Content starts

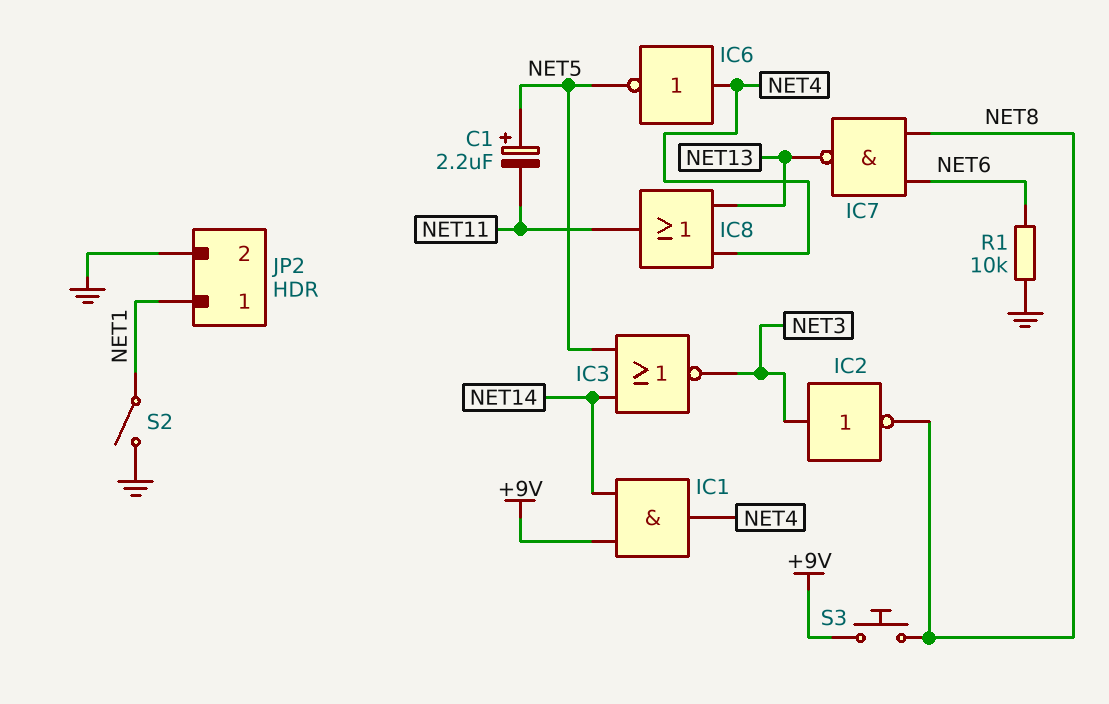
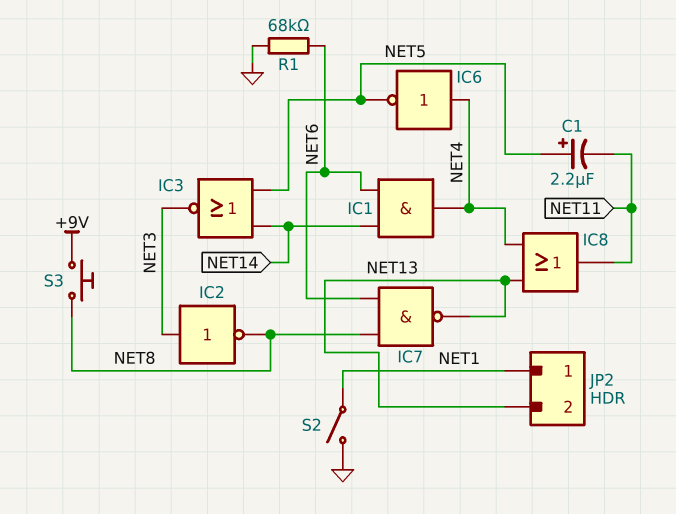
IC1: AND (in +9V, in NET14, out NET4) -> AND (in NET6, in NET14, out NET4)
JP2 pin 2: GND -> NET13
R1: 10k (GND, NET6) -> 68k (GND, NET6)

Content ends
Content starts

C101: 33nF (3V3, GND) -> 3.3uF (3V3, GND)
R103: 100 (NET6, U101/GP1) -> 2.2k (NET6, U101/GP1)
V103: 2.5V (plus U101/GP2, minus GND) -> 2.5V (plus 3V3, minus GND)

Content ends
Content starts

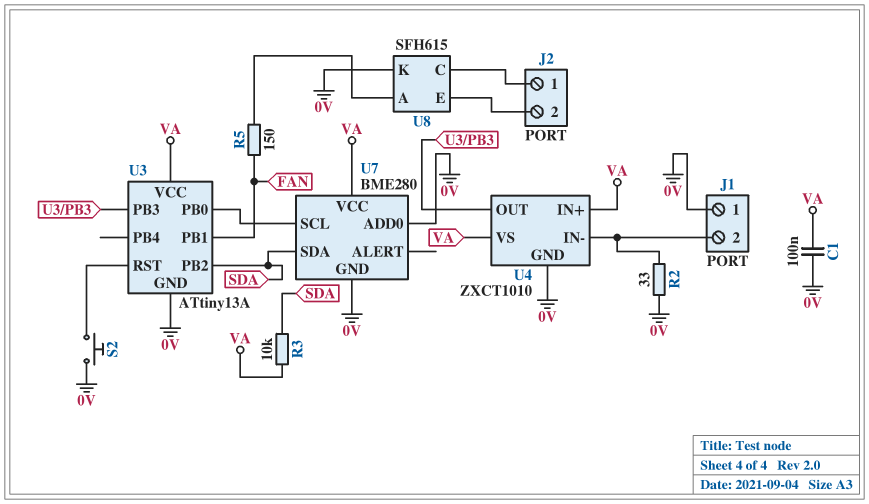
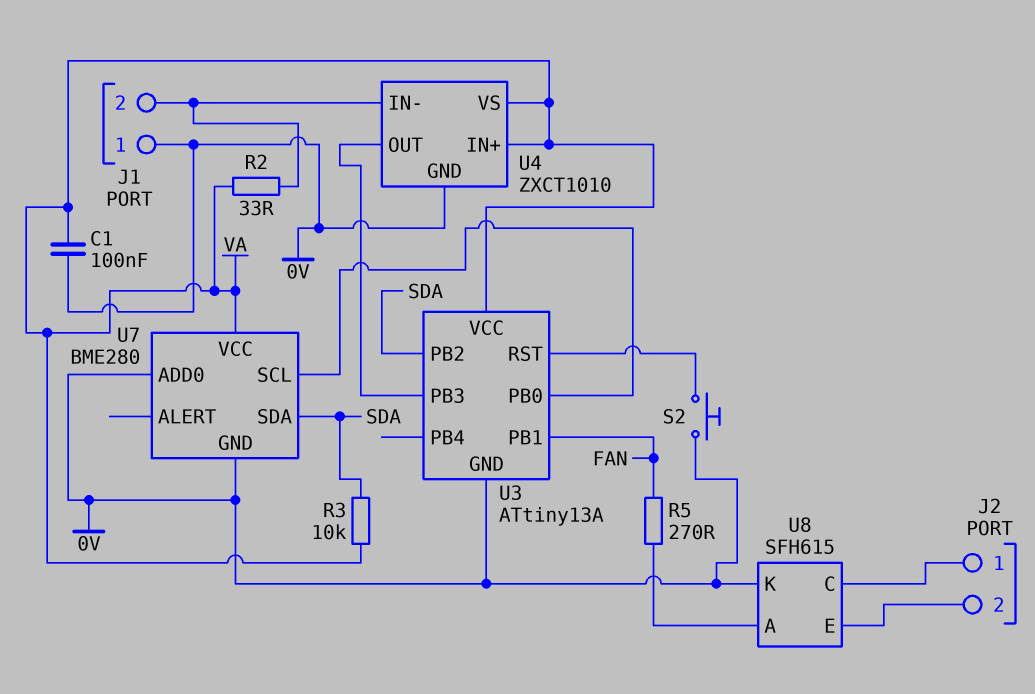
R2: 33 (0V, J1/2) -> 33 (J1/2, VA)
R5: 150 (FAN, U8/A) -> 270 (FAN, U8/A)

Content ends

■ Work to be completed
All that is needed is the exact run of lines above from the line containing "C101: 33nF (3V3, GND) -> 3.3uF (3V3, GND)" through the line containing "V103: 2.5V (plus", both of them included.

■ Answer box
C101: 33nF (3V3, GND) -> 3.3uF (3V3, GND)
R103: 100 (NET6, U101/GP1) -> 2.2k (NET6, U101/GP1)
V103: 2.5V (plus U101/GP2, minus GND) -> 2.5V (plus 3V3, minus GND)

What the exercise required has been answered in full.